*How to complete this task*. Return the lines below that contain the word "white".

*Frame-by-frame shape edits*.
▼
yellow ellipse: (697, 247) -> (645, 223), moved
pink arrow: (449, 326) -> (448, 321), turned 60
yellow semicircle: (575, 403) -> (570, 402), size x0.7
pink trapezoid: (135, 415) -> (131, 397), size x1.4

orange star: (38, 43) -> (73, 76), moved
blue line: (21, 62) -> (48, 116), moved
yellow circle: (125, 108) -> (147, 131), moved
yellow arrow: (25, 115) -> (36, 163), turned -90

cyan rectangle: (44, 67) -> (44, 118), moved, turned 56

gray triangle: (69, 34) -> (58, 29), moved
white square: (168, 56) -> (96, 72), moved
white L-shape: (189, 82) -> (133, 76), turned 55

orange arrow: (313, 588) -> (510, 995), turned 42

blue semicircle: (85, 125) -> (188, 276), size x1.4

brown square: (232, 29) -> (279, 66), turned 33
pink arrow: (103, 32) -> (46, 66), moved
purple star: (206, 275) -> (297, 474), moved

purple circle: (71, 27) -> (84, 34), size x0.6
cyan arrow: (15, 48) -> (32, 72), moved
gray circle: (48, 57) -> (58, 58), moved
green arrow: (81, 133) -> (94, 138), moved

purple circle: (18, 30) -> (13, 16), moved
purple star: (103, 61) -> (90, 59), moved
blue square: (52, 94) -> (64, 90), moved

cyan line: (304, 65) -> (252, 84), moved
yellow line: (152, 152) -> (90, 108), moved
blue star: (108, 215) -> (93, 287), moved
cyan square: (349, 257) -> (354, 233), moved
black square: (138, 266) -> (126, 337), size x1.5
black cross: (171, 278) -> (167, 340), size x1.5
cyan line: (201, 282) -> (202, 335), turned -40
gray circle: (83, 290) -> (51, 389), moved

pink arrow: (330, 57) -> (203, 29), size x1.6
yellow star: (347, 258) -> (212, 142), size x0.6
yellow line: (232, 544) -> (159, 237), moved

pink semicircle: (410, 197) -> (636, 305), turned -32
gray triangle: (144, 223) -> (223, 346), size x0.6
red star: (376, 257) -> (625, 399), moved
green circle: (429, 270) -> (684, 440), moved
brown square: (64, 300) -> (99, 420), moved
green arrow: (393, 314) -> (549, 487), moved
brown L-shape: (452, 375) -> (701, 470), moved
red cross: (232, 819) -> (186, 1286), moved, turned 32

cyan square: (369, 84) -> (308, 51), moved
▲
*Response to the task*.
white square: (168, 56) -> (96, 72), moved
white L-shape: (189, 82) -> (133, 76), turned 55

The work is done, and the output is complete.